» **Exercise prompt**: Word for word, reproduce all of the entries shown below.

*** Data for the task ***

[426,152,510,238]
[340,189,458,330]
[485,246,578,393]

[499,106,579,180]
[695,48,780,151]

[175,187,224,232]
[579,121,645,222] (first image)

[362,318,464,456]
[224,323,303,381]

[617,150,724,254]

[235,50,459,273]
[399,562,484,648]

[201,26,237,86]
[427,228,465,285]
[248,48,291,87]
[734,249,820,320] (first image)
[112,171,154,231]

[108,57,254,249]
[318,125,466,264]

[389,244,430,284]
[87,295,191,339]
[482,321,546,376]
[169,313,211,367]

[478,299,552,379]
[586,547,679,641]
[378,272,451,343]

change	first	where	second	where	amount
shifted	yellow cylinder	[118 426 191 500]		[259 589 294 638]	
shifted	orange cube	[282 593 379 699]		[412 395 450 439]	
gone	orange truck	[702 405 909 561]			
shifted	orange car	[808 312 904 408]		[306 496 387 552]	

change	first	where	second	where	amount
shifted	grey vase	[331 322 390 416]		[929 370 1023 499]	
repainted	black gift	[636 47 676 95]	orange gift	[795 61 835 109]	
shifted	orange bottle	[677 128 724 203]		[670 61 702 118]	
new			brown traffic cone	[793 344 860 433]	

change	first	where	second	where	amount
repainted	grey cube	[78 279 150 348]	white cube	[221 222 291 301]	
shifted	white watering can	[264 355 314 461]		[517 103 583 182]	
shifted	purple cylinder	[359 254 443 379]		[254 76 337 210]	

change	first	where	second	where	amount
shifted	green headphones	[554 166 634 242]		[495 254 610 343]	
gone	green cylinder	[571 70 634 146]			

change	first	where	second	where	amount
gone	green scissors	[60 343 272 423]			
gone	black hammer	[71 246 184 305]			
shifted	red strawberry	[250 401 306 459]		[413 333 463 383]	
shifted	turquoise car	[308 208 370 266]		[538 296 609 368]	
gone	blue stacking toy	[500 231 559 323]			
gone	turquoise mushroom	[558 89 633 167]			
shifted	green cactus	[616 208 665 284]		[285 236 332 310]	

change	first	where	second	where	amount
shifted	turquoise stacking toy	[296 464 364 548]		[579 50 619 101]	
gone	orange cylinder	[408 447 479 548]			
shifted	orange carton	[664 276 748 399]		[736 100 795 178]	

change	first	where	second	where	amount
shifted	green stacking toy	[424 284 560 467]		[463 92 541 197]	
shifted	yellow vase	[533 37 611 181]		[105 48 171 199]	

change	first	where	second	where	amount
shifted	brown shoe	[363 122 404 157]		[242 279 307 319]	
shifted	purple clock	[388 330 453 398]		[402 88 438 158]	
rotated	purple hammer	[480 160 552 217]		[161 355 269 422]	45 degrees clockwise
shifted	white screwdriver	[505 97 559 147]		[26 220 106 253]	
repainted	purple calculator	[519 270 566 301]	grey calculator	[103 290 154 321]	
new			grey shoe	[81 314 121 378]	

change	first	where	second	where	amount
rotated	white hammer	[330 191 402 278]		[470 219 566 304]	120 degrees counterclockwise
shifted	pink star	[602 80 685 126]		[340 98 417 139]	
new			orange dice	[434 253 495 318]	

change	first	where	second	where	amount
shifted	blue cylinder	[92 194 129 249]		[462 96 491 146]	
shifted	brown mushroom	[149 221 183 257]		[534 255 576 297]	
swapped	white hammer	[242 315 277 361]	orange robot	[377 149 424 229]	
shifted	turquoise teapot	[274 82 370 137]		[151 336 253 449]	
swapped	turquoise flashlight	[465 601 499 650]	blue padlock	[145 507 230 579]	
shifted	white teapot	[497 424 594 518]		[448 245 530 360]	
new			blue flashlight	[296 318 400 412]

*** End of Data for the task ***

» **Answer box**:
[426,152,510,238]
[340,189,458,330]
[485,246,578,393]

[499,106,579,180]
[695,48,780,151]

[175,187,224,232]
[579,121,645,222] (first image)

[362,318,464,456]
[224,323,303,381]

[617,150,724,254]

[235,50,459,273]
[399,562,484,648]

[201,26,237,86]
[427,228,465,285]
[248,48,291,87]
[734,249,820,320] (first image)
[112,171,154,231]

[108,57,254,249]
[318,125,466,264]

[389,244,430,284]
[87,295,191,339]
[482,321,546,376]
[169,313,211,367]

[478,299,552,379]
[586,547,679,641]
[378,272,451,343]

change	first	where	second	where	amount
shifted	yellow cylinder	[118 426 191 500]		[259 589 294 638]	
shifted	orange cube	[282 593 379 699]		[412 395 450 439]	
gone	orange truck	[702 405 909 561]			
shifted	orange car	[808 312 904 408]		[306 496 387 552]	

change	first	where	second	where	amount
shifted	grey vase	[331 322 390 416]		[929 370 1023 499]	
repainted	black gift	[636 47 676 95]	orange gift	[795 61 835 109]	
shifted	orange bottle	[677 128 724 203]		[670 61 702 118]	
new			brown traffic cone	[793 344 860 433]	

change	first	where	second	where	amount
repainted	grey cube	[78 279 150 348]	white cube	[221 222 291 301]	
shifted	white watering can	[264 355 314 461]		[517 103 583 182]	
shifted	purple cylinder	[359 254 443 379]		[254 76 337 210]	

change	first	where	second	where	amount
shifted	green headphones	[554 166 634 242]		[495 254 610 343]	
gone	green cylinder	[571 70 634 146]			

change	first	where	second	where	amount
gone	green scissors	[60 343 272 423]			
gone	black hammer	[71 246 184 305]			
shifted	red strawberry	[250 401 306 459]		[413 333 463 383]	
shifted	turquoise car	[308 208 370 266]		[538 296 609 368]	
gone	blue stacking toy	[500 231 559 323]			
gone	turquoise mushroom	[558 89 633 167]			
shifted	green cactus	[616 208 665 284]		[285 236 332 310]	

change	first	where	second	where	amount
shifted	turquoise stacking toy	[296 464 364 548]		[579 50 619 101]	
gone	orange cylinder	[408 447 479 548]			
shifted	orange carton	[664 276 748 399]		[736 100 795 178]	

change	first	where	second	where	amount
shifted	green stacking toy	[424 284 560 467]		[463 92 541 197]	
shifted	yellow vase	[533 37 611 181]		[105 48 171 199]	

change	first	where	second	where	amount
shifted	brown shoe	[363 122 404 157]		[242 279 307 319]	
shifted	purple clock	[388 330 453 398]		[402 88 438 158]	
rotated	purple hammer	[480 160 552 217]		[161 355 269 422]	45 degrees clockwise
shifted	white screwdriver	[505 97 559 147]		[26 220 106 253]	
repainted	purple calculator	[519 270 566 301]	grey calculator	[103 290 154 321]	
new			grey shoe	[81 314 121 378]	

change	first	where	second	where	amount
rotated	white hammer	[330 191 402 278]		[470 219 566 304]	120 degrees counterclockwise
shifted	pink star	[602 80 685 126]		[340 98 417 139]	
new			orange dice	[434 253 495 318]	

change	first	where	second	where	amount
shifted	blue cylinder	[92 194 129 249]		[462 96 491 146]	
shifted	brown mushroom	[149 221 183 257]		[534 255 576 297]	
swapped	white hammer	[242 315 277 361]	orange robot	[377 149 424 229]	
shifted	turquoise teapot	[274 82 370 137]		[151 336 253 449]	
swapped	turquoise flashlight	[465 601 499 650]	blue padlock	[145 507 230 579]	
shifted	white teapot	[497 424 594 518]		[448 245 530 360]	
new			blue flashlight	[296 318 400 412]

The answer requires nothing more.